Exercise instructions: What lines in the records below include the word "shape"? Return each one.

Information supplied:
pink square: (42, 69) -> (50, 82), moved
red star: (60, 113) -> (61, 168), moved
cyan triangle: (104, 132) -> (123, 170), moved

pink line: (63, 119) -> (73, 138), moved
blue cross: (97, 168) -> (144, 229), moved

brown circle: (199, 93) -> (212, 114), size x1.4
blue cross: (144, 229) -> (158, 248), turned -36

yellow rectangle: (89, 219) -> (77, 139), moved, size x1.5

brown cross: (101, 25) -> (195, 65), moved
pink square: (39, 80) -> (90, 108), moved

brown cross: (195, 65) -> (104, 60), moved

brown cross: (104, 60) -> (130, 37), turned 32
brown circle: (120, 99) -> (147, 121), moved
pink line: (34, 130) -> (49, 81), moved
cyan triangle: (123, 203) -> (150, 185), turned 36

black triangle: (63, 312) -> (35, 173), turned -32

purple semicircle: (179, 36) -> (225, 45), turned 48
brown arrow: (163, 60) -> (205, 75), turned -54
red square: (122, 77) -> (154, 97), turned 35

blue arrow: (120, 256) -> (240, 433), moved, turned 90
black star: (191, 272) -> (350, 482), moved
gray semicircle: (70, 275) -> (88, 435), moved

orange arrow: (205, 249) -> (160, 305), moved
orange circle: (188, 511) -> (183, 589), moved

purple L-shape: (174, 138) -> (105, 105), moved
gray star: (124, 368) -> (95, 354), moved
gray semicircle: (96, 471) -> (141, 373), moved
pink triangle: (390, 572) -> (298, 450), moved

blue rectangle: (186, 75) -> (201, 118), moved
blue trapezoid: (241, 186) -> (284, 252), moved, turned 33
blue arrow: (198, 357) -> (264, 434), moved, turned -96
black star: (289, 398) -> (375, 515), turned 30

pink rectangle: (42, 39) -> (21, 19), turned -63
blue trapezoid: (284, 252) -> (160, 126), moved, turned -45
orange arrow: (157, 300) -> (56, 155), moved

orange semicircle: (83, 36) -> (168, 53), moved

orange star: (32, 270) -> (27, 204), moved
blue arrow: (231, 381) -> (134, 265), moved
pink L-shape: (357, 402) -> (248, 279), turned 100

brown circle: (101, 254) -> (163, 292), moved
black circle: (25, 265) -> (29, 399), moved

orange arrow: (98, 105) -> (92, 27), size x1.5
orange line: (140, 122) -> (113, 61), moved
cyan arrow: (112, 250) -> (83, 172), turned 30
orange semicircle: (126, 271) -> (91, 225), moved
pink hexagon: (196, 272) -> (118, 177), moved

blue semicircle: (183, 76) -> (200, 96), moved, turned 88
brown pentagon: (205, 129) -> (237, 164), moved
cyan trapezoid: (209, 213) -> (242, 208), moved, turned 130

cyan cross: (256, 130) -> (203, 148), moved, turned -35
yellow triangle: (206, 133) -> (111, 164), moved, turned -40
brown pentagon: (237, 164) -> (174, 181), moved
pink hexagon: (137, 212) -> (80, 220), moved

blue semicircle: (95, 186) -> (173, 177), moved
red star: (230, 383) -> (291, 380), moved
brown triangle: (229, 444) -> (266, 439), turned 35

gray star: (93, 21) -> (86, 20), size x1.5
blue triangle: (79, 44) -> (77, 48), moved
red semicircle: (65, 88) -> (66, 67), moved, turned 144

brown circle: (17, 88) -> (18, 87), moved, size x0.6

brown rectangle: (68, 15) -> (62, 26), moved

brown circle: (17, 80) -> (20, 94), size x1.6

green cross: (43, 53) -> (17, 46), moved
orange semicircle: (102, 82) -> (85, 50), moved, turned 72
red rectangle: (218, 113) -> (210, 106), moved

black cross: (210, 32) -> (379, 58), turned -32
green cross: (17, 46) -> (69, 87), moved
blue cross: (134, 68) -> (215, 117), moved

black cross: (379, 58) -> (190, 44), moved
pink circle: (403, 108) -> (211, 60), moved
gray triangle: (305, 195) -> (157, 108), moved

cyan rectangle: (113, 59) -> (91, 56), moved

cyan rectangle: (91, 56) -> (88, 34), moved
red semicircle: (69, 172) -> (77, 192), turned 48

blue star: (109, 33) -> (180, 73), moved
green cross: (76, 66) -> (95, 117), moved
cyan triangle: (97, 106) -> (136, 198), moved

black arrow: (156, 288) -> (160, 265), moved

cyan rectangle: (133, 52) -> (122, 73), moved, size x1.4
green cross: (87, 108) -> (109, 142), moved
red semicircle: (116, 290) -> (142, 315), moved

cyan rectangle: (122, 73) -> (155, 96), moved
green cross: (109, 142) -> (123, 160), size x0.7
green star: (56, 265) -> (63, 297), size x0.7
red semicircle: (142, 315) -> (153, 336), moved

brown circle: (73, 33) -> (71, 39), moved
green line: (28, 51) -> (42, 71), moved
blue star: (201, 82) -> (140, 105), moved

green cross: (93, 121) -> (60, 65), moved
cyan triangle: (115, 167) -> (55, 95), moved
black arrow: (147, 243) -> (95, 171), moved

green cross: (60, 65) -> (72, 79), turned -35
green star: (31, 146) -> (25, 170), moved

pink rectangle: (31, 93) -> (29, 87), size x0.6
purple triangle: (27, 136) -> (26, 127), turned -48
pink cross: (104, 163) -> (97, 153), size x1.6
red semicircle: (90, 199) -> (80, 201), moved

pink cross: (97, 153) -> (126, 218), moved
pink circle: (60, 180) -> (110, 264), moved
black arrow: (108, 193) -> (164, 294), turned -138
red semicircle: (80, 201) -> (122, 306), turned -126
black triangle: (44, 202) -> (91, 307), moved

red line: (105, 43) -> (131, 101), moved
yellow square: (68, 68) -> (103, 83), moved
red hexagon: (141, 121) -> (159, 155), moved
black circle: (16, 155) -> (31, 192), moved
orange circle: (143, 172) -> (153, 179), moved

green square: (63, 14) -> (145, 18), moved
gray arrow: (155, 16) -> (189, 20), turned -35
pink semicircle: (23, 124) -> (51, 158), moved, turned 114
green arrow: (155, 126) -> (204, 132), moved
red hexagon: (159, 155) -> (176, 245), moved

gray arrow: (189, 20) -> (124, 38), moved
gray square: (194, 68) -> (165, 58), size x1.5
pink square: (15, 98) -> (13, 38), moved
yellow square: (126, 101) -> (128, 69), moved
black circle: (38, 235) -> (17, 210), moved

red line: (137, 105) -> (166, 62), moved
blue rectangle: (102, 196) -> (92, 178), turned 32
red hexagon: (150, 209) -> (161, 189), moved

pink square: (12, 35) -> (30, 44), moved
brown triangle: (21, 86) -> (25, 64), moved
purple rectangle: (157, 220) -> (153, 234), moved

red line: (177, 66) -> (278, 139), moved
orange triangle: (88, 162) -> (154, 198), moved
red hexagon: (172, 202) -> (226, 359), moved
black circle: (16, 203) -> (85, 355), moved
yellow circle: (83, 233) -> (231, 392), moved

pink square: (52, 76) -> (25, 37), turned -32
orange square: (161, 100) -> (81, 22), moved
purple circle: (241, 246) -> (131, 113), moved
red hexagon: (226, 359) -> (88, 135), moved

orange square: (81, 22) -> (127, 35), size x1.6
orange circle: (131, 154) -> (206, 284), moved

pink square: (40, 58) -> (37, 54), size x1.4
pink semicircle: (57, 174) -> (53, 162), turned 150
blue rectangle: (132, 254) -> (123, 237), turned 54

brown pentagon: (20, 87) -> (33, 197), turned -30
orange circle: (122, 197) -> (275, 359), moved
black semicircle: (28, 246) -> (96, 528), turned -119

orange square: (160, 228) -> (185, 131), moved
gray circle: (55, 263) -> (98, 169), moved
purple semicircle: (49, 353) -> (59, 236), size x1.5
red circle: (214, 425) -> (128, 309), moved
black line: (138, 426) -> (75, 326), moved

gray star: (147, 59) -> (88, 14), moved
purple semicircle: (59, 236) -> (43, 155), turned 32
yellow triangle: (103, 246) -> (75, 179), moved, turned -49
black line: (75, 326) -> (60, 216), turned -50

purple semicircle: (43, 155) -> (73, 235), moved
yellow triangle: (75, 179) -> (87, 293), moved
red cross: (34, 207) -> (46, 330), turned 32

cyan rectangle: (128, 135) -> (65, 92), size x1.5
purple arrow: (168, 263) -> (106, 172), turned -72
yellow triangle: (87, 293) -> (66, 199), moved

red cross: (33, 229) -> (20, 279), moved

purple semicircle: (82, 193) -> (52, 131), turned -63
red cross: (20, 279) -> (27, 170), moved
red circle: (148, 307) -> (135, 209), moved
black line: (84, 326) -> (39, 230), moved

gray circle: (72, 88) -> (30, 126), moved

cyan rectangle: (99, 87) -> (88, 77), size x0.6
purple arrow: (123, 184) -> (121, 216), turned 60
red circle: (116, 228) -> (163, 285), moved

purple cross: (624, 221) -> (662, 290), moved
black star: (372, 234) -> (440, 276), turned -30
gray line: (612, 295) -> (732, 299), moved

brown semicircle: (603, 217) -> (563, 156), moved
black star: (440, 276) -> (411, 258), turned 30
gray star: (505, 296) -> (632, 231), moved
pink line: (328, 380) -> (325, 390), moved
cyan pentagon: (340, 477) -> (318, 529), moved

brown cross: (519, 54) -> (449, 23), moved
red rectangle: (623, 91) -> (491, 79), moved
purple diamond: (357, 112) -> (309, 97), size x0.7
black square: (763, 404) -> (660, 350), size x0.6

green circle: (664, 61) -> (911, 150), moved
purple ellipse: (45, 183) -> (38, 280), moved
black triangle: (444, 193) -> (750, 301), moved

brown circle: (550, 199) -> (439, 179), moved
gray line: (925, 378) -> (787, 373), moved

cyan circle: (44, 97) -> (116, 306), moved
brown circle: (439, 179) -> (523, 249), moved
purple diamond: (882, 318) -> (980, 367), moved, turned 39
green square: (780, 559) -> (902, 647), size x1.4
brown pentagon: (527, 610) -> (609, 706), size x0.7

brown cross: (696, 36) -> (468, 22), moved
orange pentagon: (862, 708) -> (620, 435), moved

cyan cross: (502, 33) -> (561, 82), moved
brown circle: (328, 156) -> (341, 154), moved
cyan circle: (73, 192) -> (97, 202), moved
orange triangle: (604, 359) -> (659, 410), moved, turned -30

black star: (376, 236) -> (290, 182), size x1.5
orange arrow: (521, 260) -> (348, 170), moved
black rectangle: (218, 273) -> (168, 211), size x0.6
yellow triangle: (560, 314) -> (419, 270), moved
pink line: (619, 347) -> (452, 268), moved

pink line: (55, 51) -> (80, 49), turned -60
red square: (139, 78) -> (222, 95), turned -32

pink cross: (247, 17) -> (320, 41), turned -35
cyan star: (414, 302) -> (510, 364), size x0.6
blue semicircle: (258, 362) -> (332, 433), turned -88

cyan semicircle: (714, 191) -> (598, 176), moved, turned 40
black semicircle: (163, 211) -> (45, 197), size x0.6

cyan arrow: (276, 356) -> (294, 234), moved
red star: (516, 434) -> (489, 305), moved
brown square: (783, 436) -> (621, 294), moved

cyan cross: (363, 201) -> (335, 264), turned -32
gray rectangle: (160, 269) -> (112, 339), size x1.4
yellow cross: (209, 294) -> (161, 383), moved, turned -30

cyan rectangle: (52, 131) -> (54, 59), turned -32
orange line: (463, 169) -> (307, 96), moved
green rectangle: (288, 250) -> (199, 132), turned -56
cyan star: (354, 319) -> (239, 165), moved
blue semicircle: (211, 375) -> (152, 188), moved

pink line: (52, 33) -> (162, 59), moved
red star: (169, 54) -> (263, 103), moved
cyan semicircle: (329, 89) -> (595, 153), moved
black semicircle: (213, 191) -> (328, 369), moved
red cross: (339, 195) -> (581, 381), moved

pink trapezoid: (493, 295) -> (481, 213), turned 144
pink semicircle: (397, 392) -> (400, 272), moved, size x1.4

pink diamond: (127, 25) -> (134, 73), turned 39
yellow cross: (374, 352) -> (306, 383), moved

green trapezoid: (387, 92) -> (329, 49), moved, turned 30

Answer to the problem:
purple L-shape: (174, 138) -> (105, 105), moved
pink L-shape: (357, 402) -> (248, 279), turned 100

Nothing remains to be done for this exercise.